**Aim of the exercise**. The entries below contain a line with "C6: 1.5uF (plus" and a line with "U15: NAND CD4011". Retype exactly everything from the first down to the second, both included, and nothing else.

**Data section**.

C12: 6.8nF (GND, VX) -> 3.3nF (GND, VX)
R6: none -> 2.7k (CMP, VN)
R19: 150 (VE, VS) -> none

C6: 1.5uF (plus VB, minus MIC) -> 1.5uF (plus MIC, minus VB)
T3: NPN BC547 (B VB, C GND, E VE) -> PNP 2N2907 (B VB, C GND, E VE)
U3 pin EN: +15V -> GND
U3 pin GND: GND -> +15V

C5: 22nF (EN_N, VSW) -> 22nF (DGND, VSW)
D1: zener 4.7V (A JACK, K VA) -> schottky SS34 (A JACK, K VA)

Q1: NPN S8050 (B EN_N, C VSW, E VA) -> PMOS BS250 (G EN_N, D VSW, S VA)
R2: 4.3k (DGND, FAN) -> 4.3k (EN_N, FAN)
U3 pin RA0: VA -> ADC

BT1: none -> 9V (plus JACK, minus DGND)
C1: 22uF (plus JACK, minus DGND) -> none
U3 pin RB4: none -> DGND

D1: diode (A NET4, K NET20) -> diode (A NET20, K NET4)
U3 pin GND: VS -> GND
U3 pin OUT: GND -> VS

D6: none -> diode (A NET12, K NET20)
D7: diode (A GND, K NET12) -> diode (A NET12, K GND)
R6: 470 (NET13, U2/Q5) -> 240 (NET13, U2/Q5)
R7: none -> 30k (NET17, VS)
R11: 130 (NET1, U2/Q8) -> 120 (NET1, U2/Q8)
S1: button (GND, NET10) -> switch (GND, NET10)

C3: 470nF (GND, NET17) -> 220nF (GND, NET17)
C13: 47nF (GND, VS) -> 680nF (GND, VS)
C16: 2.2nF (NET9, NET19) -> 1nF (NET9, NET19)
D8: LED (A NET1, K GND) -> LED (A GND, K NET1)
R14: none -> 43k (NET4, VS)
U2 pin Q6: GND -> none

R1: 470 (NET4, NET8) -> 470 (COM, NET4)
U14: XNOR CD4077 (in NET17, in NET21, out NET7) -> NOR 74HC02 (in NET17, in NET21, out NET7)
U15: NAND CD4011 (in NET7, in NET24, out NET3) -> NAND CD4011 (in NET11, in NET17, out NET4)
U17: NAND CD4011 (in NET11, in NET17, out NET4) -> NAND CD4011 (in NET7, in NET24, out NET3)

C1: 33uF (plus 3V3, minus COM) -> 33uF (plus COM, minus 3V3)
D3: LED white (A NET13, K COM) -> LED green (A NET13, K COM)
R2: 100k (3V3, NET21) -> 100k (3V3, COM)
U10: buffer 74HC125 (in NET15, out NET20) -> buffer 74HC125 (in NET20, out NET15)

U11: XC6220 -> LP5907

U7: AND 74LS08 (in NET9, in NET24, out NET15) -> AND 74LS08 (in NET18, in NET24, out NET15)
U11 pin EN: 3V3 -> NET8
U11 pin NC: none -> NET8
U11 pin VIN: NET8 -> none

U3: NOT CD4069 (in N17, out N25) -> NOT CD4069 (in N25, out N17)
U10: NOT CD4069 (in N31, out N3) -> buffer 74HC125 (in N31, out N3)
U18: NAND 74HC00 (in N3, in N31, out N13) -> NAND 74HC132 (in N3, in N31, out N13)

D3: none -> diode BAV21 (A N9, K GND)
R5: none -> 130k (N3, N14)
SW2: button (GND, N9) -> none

**Task answer**.
C6: 1.5uF (plus VB, minus MIC) -> 1.5uF (plus MIC, minus VB)
T3: NPN BC547 (B VB, C GND, E VE) -> PNP 2N2907 (B VB, C GND, E VE)
U3 pin EN: +15V -> GND
U3 pin GND: GND -> +15V

C5: 22nF (EN_N, VSW) -> 22nF (DGND, VSW)
D1: zener 4.7V (A JACK, K VA) -> schottky SS34 (A JACK, K VA)

Q1: NPN S8050 (B EN_N, C VSW, E VA) -> PMOS BS250 (G EN_N, D VSW, S VA)
R2: 4.3k (DGND, FAN) -> 4.3k (EN_N, FAN)
U3 pin RA0: VA -> ADC

BT1: none -> 9V (plus JACK, minus DGND)
C1: 22uF (plus JACK, minus DGND) -> none
U3 pin RB4: none -> DGND

D1: diode (A NET4, K NET20) -> diode (A NET20, K NET4)
U3 pin GND: VS -> GND
U3 pin OUT: GND -> VS

D6: none -> diode (A NET12, K NET20)
D7: diode (A GND, K NET12) -> diode (A NET12, K GND)
R6: 470 (NET13, U2/Q5) -> 240 (NET13, U2/Q5)
R7: none -> 30k (NET17, VS)
R11: 130 (NET1, U2/Q8) -> 120 (NET1, U2/Q8)
S1: button (GND, NET10) -> switch (GND, NET10)

C3: 470nF (GND, NET17) -> 220nF (GND, NET17)
C13: 47nF (GND, VS) -> 680nF (GND, VS)
C16: 2.2nF (NET9, NET19) -> 1nF (NET9, NET19)
D8: LED (A NET1, K GND) -> LED (A GND, K NET1)
R14: none -> 43k (NET4, VS)
U2 pin Q6: GND -> none

R1: 470 (NET4, NET8) -> 470 (COM, NET4)
U14: XNOR CD4077 (in NET17, in NET21, out NET7) -> NOR 74HC02 (in NET17, in NET21, out NET7)
U15: NAND CD4011 (in NET7, in NET24, out NET3) -> NAND CD4011 (in NET11, in NET17, out NET4)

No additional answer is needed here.